__DATA EXCERPT__

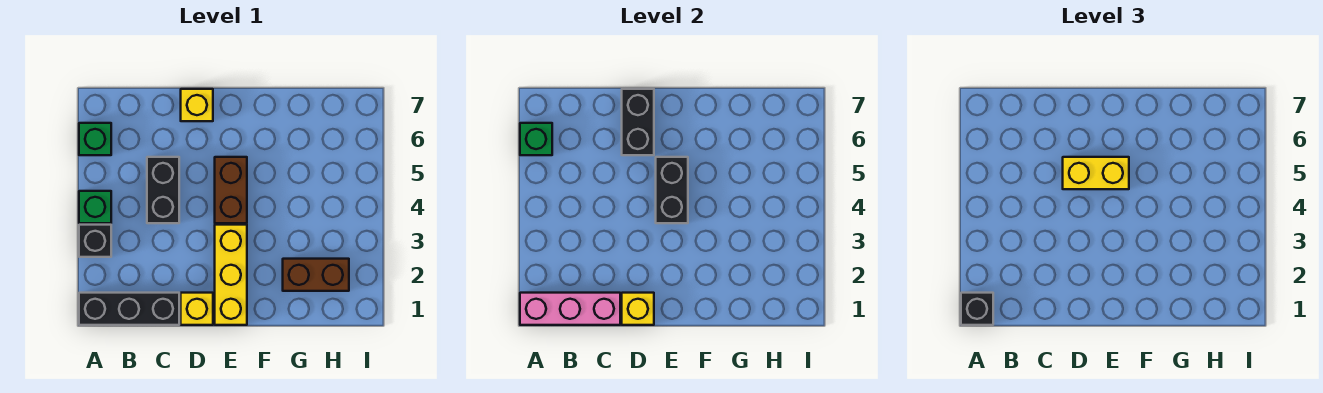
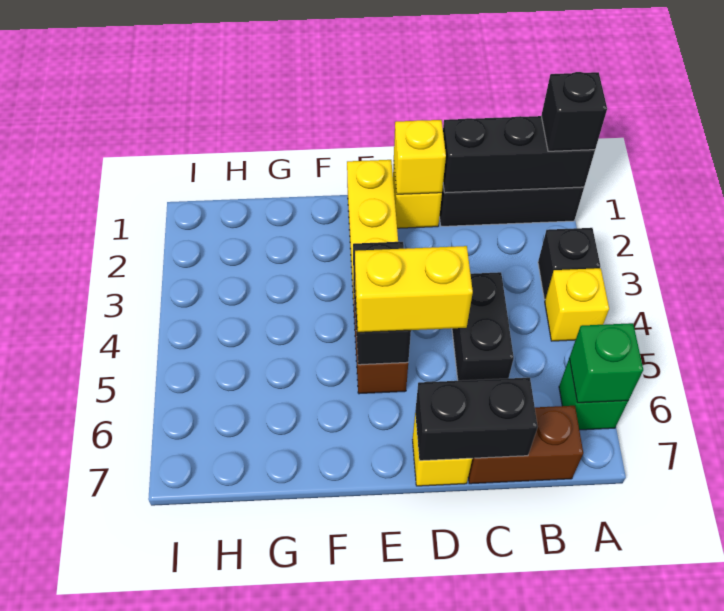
pink brick A1:C1 level 2 -> black brick A1:C1 level 2
green brick A4 level 1 -> yellow brick A4 level 1
black brick D6:D7 level 2 -> black brick C7:D7 level 2
brown brick G2:H2 level 1 -> brown brick B7:C7 level 1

__THE PROBLEM__
Each line of the listing above that includes the word "black" should be copied.

__OUTPUT FOR THIS EXERCISE__
pink brick A1:C1 level 2 -> black brick A1:C1 level 2
black brick D6:D7 level 2 -> black brick C7:D7 level 2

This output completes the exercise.